**RECORD EXCERPTS**
........

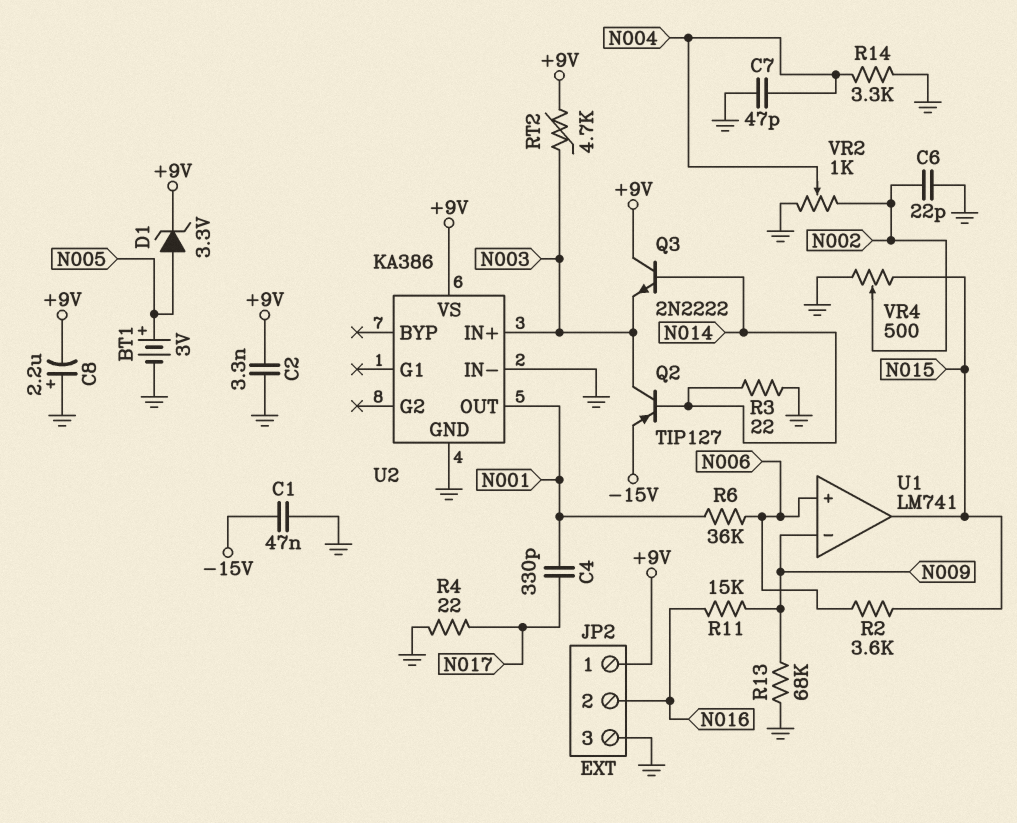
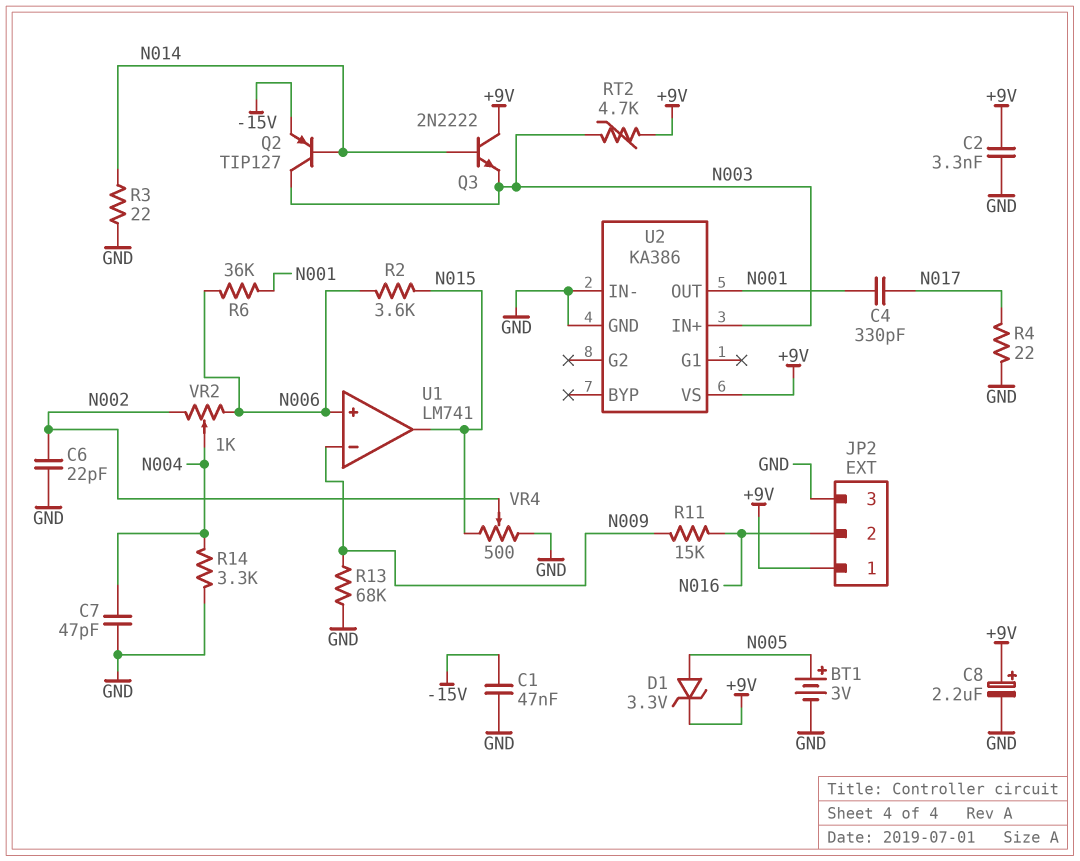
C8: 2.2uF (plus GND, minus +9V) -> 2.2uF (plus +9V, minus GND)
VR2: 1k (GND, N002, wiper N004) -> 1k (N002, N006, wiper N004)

........

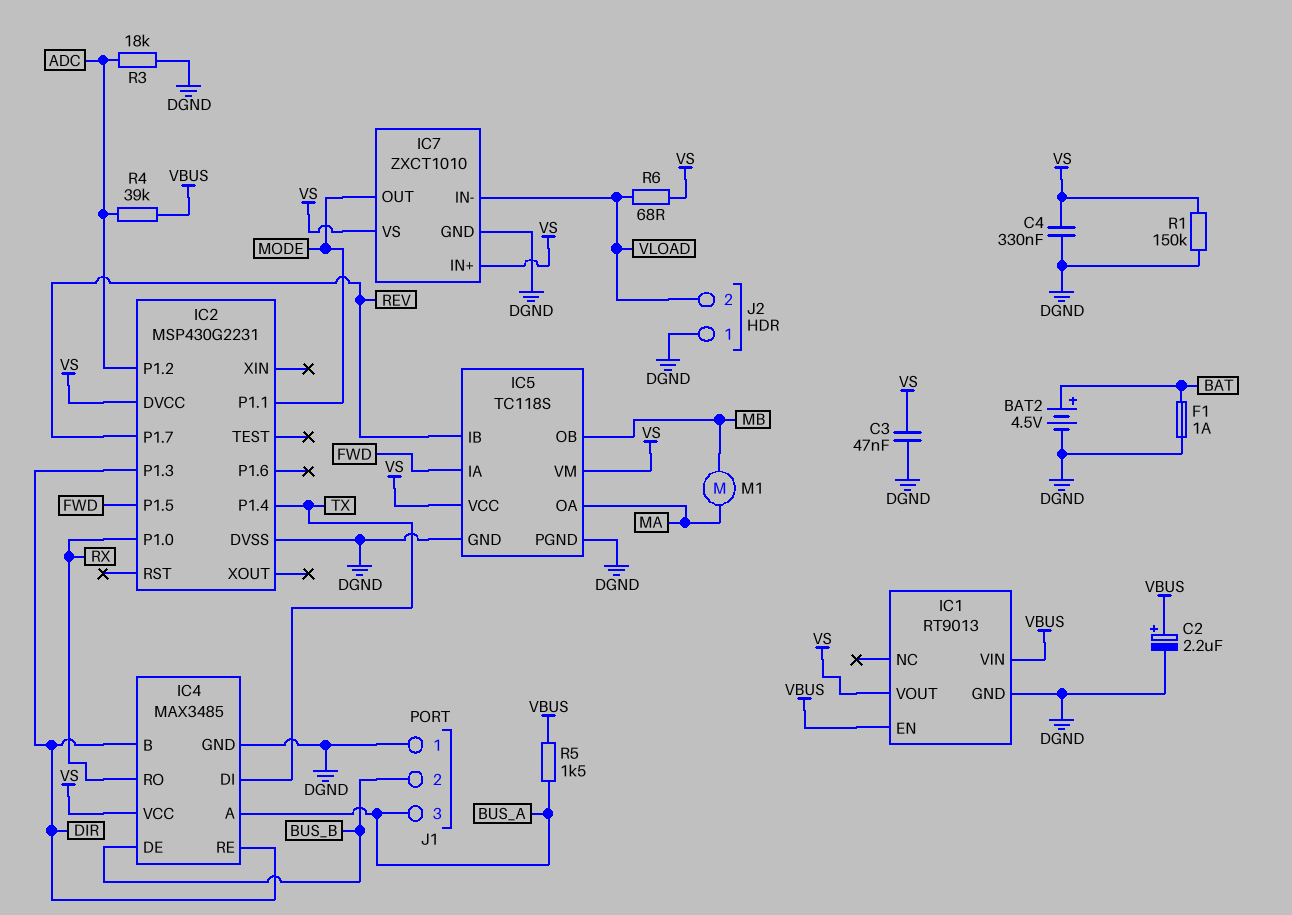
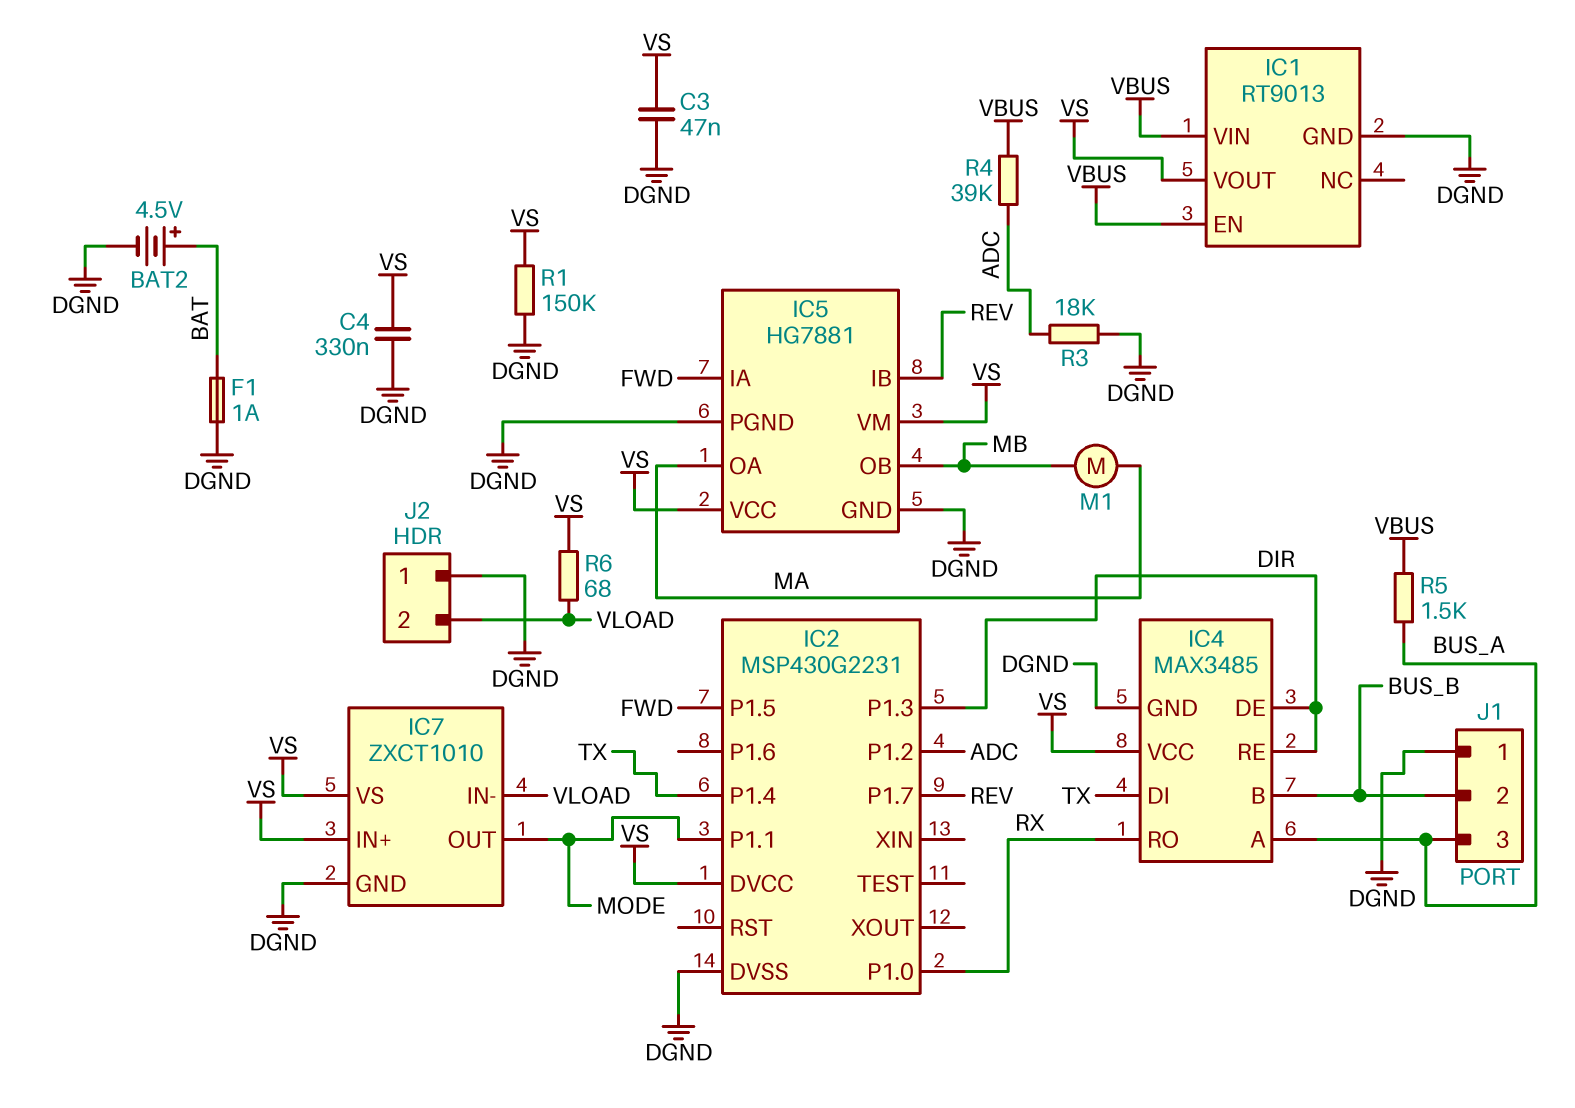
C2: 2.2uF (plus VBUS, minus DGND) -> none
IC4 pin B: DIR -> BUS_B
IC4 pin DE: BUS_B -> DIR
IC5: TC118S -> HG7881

........

**PROBLEM DESCRIPTION**
Whenever a line of the listing above holds the string "plus", include it in the count, and report only the final number.

**COMPLETED EXERCISE**
2